*Dataset*
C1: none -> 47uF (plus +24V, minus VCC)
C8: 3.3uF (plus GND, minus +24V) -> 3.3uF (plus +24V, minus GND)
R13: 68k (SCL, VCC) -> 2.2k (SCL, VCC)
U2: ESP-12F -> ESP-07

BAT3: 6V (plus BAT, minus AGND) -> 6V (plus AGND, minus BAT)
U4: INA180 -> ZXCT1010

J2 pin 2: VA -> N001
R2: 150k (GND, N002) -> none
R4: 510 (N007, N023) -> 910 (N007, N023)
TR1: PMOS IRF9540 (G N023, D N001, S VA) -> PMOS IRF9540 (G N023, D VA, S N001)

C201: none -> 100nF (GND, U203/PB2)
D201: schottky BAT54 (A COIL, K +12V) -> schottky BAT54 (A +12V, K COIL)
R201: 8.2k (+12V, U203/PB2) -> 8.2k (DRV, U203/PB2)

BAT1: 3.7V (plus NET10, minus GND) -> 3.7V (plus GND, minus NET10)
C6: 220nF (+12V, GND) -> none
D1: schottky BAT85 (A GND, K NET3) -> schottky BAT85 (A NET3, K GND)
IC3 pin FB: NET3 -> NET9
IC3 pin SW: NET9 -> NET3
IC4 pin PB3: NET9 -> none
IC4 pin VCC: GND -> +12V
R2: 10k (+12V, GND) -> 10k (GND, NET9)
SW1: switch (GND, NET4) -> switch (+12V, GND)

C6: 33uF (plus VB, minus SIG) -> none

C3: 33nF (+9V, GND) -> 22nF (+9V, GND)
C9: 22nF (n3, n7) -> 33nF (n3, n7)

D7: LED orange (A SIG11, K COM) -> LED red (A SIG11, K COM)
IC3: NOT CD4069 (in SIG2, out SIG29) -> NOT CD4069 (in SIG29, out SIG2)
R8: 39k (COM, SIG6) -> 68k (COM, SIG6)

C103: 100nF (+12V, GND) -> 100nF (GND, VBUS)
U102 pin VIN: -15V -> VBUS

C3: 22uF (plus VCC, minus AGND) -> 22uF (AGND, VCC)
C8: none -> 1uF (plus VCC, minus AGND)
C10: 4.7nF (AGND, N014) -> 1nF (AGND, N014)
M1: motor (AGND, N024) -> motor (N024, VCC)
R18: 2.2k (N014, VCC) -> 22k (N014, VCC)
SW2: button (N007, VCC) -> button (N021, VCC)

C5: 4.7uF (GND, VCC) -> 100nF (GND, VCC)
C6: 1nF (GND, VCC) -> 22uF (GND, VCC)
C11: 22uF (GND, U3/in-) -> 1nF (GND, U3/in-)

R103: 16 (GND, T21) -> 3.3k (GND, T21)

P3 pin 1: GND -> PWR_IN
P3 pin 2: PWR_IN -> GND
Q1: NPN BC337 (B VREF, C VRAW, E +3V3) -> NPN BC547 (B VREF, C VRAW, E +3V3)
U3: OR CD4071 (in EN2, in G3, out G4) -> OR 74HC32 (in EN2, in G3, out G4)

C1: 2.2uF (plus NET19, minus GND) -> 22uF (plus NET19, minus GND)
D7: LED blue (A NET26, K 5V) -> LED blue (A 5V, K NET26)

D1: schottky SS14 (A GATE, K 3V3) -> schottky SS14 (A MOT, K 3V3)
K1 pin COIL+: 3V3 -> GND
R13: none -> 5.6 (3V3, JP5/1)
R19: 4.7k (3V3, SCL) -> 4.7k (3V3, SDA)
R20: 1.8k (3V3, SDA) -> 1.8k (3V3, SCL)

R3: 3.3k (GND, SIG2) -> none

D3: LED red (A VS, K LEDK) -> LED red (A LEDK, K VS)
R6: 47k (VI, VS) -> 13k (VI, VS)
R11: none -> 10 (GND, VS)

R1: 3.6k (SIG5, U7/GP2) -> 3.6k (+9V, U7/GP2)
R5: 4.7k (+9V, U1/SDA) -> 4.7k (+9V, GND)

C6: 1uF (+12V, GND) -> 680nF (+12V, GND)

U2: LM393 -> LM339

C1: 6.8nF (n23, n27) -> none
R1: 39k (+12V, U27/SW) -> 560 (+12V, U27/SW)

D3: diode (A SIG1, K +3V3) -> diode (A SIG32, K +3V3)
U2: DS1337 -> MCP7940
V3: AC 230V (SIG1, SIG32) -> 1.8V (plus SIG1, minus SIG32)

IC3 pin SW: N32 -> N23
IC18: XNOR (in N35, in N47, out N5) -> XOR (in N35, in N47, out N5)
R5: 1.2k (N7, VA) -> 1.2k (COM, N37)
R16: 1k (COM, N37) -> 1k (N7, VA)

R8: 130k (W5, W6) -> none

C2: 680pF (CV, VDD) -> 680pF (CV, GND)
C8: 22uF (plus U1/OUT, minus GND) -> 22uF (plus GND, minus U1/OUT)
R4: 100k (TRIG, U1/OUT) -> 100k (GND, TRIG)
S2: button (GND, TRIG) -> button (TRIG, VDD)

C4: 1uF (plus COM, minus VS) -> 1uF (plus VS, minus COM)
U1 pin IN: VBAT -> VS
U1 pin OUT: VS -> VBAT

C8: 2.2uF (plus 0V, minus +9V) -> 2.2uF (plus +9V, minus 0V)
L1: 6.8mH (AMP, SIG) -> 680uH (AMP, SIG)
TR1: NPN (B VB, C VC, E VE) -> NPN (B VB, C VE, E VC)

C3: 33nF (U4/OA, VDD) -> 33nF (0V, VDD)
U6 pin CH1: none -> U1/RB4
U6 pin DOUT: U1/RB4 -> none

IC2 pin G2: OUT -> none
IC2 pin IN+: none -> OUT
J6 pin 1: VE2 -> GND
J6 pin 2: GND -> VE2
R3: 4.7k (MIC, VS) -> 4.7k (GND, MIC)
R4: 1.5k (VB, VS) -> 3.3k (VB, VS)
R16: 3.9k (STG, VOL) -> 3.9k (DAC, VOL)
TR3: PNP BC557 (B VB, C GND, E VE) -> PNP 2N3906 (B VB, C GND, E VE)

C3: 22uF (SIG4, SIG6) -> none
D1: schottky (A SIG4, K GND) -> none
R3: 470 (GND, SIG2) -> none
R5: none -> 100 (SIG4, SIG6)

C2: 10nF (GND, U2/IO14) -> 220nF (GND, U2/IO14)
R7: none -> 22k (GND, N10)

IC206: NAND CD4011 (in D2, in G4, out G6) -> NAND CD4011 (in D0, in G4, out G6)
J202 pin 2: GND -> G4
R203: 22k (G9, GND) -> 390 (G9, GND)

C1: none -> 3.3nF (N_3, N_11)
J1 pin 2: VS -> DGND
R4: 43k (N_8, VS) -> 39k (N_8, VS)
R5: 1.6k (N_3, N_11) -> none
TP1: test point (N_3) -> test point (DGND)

*To do*
Would you show each line of the material above that contains the string "DGND"?

*Response*
J1 pin 2: VS -> DGND
TP1: test point (N_3) -> test point (DGND)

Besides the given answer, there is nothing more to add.